Start of Block

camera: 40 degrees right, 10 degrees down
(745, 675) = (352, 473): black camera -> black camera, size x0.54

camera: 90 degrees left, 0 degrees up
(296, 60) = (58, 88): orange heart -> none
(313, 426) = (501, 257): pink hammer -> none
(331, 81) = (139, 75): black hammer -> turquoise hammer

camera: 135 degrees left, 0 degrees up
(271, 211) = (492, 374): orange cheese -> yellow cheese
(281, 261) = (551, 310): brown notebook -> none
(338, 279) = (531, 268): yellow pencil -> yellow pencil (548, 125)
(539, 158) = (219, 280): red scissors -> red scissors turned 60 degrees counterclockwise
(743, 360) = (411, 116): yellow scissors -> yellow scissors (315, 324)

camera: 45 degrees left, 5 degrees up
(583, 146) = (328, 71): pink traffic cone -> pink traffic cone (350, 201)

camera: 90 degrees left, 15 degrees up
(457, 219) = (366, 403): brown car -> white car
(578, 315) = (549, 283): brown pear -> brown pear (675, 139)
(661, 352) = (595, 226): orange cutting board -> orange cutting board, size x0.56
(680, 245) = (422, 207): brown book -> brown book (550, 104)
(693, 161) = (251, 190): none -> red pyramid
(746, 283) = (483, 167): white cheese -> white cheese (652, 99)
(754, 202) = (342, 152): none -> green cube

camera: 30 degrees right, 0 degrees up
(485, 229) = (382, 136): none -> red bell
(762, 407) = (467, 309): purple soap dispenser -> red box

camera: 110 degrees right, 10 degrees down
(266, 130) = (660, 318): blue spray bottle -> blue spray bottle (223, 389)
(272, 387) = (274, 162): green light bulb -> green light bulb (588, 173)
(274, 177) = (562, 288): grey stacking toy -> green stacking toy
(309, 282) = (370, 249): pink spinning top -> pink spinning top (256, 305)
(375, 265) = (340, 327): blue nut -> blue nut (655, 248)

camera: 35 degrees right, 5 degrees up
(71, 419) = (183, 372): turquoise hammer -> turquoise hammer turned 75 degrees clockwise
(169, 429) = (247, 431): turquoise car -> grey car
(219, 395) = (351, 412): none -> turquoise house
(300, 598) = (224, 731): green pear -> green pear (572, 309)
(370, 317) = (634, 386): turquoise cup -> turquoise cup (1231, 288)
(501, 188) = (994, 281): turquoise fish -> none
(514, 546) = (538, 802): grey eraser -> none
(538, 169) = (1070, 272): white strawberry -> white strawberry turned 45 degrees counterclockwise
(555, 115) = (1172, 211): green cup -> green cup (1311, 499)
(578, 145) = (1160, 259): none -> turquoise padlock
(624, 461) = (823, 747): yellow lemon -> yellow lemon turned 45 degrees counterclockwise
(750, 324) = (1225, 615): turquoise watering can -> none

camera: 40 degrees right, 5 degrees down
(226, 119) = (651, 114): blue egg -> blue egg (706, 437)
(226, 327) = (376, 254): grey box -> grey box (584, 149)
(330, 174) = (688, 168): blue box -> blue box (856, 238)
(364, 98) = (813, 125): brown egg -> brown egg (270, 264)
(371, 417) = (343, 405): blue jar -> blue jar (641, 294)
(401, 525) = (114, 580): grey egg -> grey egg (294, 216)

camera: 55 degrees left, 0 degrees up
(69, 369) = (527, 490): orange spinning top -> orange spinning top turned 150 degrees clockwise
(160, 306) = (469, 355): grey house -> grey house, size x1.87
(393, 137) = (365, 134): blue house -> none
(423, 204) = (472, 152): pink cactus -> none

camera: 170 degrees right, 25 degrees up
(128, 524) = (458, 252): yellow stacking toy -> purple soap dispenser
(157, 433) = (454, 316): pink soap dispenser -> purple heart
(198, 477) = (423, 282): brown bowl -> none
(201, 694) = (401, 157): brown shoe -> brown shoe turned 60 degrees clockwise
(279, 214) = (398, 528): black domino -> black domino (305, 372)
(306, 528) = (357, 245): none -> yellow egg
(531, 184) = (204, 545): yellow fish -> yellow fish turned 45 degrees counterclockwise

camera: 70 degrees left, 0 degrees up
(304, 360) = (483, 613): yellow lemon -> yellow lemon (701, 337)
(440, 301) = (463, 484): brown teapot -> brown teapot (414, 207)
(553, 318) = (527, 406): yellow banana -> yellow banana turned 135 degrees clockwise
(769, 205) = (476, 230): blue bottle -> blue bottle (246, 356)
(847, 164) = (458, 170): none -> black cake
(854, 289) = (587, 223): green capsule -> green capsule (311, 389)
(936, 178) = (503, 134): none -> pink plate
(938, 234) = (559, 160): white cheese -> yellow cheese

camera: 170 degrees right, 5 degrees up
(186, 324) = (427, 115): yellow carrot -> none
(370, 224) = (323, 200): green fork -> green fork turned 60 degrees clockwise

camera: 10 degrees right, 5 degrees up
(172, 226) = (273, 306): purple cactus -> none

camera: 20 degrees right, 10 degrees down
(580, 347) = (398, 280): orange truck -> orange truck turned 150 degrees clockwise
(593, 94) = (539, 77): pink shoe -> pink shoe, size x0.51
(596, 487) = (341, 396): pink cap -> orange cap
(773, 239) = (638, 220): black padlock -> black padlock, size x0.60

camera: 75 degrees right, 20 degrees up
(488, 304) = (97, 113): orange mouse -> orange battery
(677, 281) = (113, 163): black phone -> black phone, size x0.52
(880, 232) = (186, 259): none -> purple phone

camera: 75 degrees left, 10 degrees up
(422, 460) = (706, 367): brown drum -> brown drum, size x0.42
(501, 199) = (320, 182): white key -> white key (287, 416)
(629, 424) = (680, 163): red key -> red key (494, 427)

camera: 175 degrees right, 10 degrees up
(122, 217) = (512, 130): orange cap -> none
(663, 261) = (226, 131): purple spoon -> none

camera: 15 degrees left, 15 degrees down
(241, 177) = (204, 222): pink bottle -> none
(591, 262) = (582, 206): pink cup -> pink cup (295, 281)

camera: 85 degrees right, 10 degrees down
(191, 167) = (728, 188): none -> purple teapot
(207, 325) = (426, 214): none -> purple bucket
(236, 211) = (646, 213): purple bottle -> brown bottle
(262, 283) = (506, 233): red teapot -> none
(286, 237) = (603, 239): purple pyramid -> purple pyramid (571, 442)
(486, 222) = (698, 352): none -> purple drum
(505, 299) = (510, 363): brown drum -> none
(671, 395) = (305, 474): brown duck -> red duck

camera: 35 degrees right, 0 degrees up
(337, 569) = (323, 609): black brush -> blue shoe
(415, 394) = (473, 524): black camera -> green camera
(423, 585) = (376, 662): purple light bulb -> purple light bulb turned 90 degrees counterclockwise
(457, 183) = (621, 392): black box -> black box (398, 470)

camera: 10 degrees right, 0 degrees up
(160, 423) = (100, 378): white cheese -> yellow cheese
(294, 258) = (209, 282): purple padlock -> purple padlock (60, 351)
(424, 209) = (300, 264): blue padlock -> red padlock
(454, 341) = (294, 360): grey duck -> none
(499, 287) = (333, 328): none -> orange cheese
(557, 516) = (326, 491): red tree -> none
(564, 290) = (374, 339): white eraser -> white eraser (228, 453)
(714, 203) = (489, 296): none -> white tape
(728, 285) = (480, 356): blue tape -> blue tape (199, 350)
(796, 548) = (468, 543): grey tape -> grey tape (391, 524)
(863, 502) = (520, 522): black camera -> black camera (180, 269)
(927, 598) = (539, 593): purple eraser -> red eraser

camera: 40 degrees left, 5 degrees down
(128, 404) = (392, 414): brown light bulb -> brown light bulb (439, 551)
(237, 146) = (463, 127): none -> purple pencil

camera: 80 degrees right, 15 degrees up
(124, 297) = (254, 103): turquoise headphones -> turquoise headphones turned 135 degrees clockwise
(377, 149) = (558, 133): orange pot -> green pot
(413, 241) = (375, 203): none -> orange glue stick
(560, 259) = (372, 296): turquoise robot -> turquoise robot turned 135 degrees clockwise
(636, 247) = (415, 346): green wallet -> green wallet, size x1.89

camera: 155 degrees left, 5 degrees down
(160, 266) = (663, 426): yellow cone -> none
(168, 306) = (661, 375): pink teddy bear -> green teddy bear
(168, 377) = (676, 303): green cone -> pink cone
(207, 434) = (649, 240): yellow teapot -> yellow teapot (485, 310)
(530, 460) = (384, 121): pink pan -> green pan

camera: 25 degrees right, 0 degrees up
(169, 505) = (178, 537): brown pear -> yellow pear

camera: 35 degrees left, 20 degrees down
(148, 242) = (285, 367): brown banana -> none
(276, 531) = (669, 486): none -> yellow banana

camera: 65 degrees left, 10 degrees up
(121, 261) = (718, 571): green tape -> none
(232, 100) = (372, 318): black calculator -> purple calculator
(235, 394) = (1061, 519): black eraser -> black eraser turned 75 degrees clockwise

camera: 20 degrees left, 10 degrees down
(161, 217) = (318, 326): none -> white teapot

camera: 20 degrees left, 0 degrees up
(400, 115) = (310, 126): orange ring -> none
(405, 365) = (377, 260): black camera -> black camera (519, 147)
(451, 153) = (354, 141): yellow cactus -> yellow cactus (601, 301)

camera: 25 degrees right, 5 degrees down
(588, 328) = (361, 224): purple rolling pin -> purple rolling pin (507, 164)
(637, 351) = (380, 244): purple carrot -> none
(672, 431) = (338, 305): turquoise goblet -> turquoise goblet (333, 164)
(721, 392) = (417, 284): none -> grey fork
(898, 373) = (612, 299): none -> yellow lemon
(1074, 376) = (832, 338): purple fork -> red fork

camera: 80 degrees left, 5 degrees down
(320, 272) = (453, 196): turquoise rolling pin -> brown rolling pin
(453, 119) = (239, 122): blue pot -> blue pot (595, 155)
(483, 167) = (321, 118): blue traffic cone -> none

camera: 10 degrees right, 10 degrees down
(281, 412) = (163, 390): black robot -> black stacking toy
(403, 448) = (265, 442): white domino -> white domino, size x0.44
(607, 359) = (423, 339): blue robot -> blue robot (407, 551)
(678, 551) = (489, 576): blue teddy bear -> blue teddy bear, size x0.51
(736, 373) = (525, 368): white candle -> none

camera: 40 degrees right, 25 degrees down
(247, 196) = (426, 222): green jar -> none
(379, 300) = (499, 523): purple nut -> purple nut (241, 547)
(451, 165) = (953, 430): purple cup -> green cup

End of Block

Aim of the task:
In the entries above, find the line with "(560, 259) = (372, 296): turquoise" and the line with "(637, 351) = (380, 244): purple", then set down exactly those two and every line between them, nothing else.

Answer:
(560, 259) = (372, 296): turquoise robot -> turquoise robot turned 135 degrees clockwise
(636, 247) = (415, 346): green wallet -> green wallet, size x1.89

camera: 155 degrees left, 5 degrees down
(160, 266) = (663, 426): yellow cone -> none
(168, 306) = (661, 375): pink teddy bear -> green teddy bear
(168, 377) = (676, 303): green cone -> pink cone
(207, 434) = (649, 240): yellow teapot -> yellow teapot (485, 310)
(530, 460) = (384, 121): pink pan -> green pan

camera: 25 degrees right, 0 degrees up
(169, 505) = (178, 537): brown pear -> yellow pear

camera: 35 degrees left, 20 degrees down
(148, 242) = (285, 367): brown banana -> none
(276, 531) = (669, 486): none -> yellow banana

camera: 65 degrees left, 10 degrees up
(121, 261) = (718, 571): green tape -> none
(232, 100) = (372, 318): black calculator -> purple calculator
(235, 394) = (1061, 519): black eraser -> black eraser turned 75 degrees clockwise

camera: 20 degrees left, 10 degrees down
(161, 217) = (318, 326): none -> white teapot

camera: 20 degrees left, 0 degrees up
(400, 115) = (310, 126): orange ring -> none
(405, 365) = (377, 260): black camera -> black camera (519, 147)
(451, 153) = (354, 141): yellow cactus -> yellow cactus (601, 301)

camera: 25 degrees right, 5 degrees down
(588, 328) = (361, 224): purple rolling pin -> purple rolling pin (507, 164)
(637, 351) = (380, 244): purple carrot -> none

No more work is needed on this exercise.